[Opening PROVIDED DATA section]
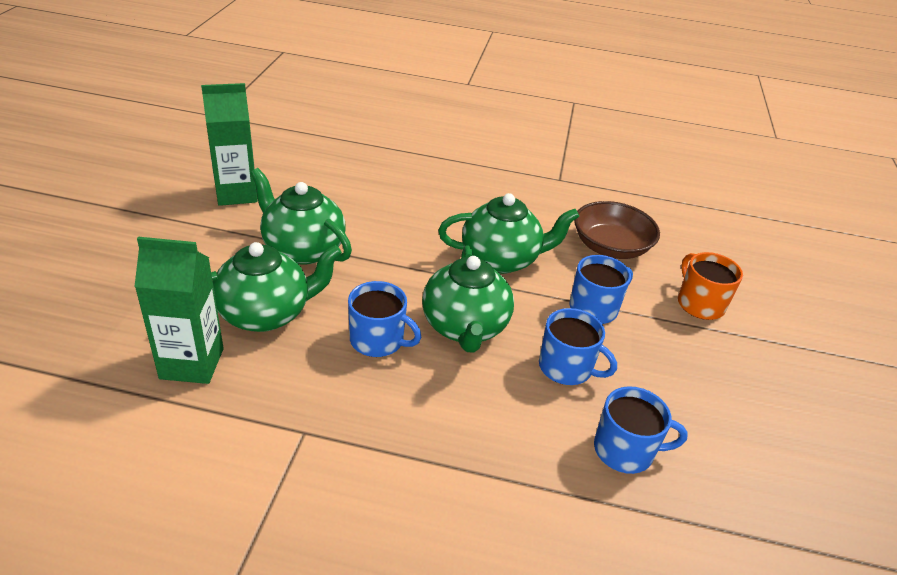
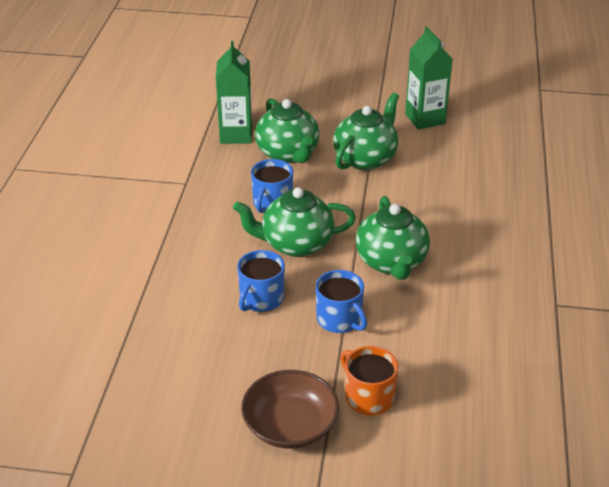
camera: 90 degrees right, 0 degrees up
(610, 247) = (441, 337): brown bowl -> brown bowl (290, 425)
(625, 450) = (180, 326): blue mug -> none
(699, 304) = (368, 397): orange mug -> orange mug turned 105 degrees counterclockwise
[Closing PROVIDED DATA section]
[Opening PROVIDED DATA section]
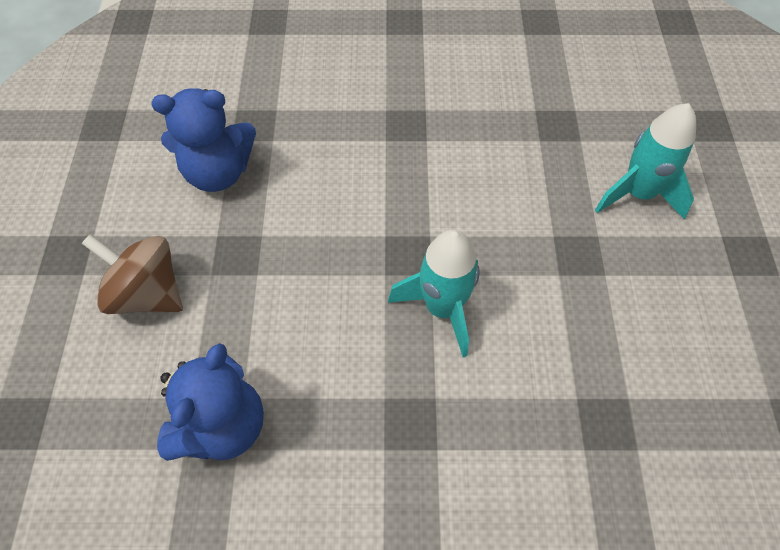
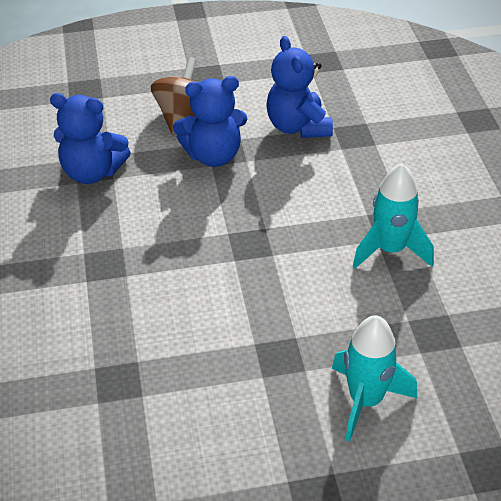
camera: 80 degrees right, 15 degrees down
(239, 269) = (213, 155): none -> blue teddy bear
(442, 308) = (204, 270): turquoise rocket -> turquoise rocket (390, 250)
[Closing PROVIDED DATA section]
[Opening PROVIDED DATA section]
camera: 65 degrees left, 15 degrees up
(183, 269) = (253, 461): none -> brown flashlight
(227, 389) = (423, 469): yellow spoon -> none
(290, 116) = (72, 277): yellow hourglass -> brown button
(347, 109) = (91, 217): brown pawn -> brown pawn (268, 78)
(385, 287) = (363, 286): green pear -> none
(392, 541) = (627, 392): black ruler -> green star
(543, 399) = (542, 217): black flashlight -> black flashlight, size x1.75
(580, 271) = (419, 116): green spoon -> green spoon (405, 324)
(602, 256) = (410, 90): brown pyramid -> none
[Closing PROVIDED DATA section]
- EXERCISE BRIEF
From the records above, reproduce exactly the lines from the one with "camera: 90 degrees right, 0 degrees up" to the one with "(699, 304) = (368, 397): orange", both included, and no others.

- SOLUTION TO THE PROBLEM
camera: 90 degrees right, 0 degrees up
(610, 247) = (441, 337): brown bowl -> brown bowl (290, 425)
(625, 450) = (180, 326): blue mug -> none
(699, 304) = (368, 397): orange mug -> orange mug turned 105 degrees counterclockwise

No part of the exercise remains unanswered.